TASK. In the copy, include all of the listing exactly and none of its pictures.

═════ DATA TO EXAMINE ═════

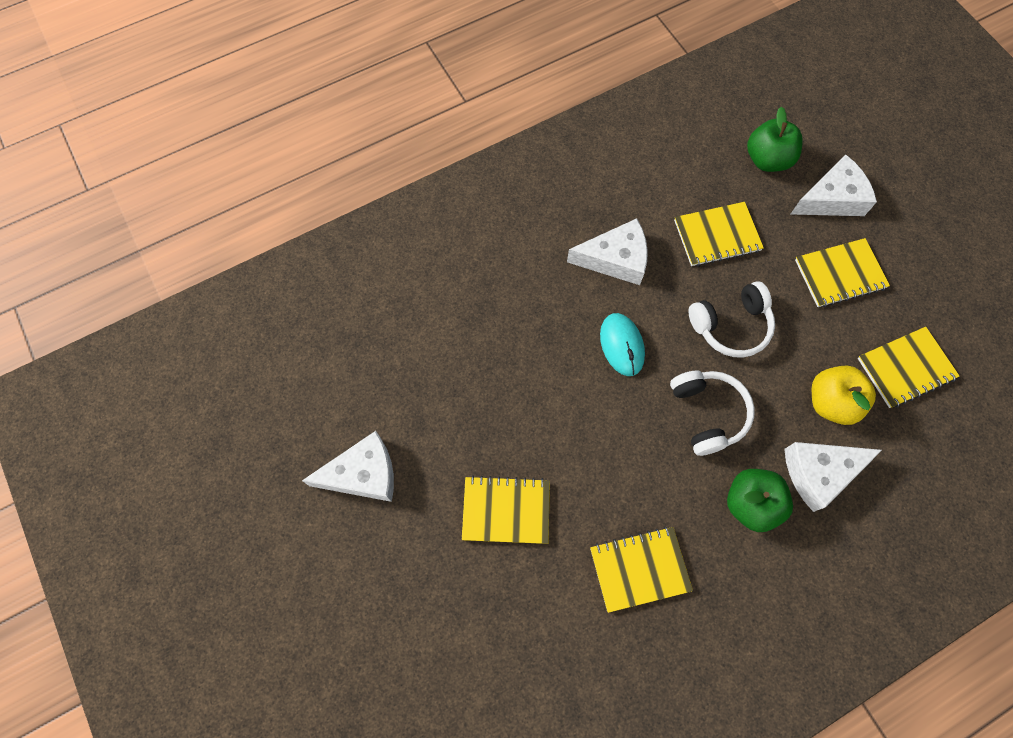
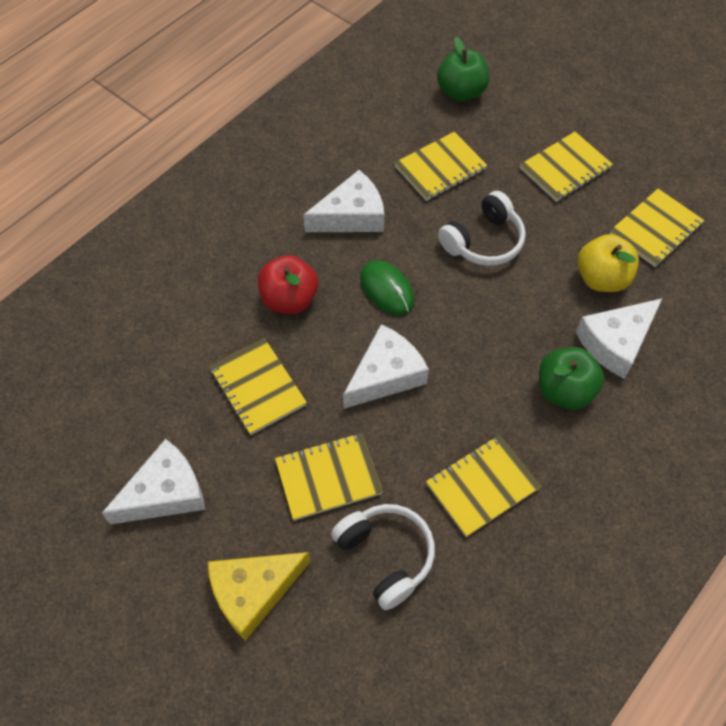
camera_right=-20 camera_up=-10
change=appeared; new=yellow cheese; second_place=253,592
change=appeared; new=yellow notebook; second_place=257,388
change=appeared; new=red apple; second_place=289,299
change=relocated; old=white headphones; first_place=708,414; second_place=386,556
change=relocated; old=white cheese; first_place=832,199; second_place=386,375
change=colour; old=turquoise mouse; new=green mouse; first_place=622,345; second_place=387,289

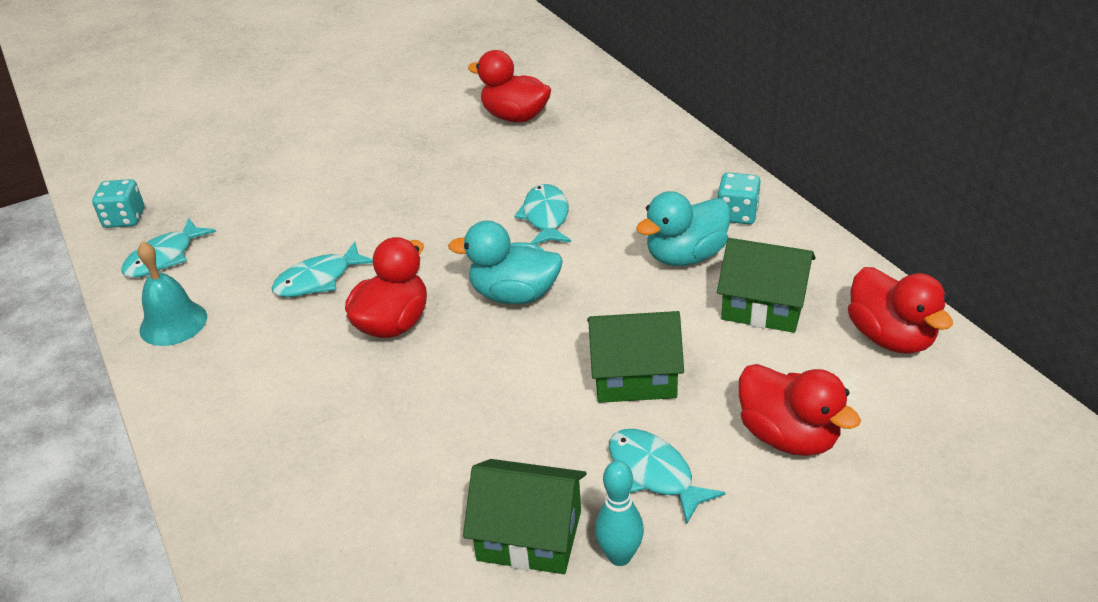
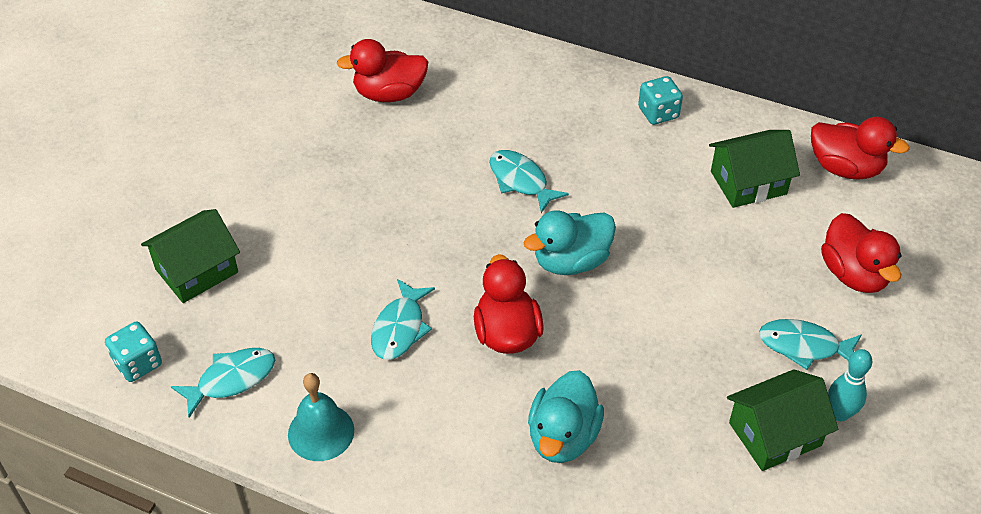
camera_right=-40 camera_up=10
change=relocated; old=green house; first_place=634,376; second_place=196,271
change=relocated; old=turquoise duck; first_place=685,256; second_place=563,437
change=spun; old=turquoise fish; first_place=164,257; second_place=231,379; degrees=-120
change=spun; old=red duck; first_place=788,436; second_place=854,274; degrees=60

═════

EXPECTED OUTPUT.
camera_right=-20 camera_up=-10
change=appeared; new=yellow cheese; second_place=253,592
change=appeared; new=yellow notebook; second_place=257,388
change=appeared; new=red apple; second_place=289,299
change=relocated; old=white headphones; first_place=708,414; second_place=386,556
change=relocated; old=white cheese; first_place=832,199; second_place=386,375
change=colour; old=turquoise mouse; new=green mouse; first_place=622,345; second_place=387,289

camera_right=-40 camera_up=10
change=relocated; old=green house; first_place=634,376; second_place=196,271
change=relocated; old=turquoise duck; first_place=685,256; second_place=563,437
change=spun; old=turquoise fish; first_place=164,257; second_place=231,379; degrees=-120
change=spun; old=red duck; first_place=788,436; second_place=854,274; degrees=60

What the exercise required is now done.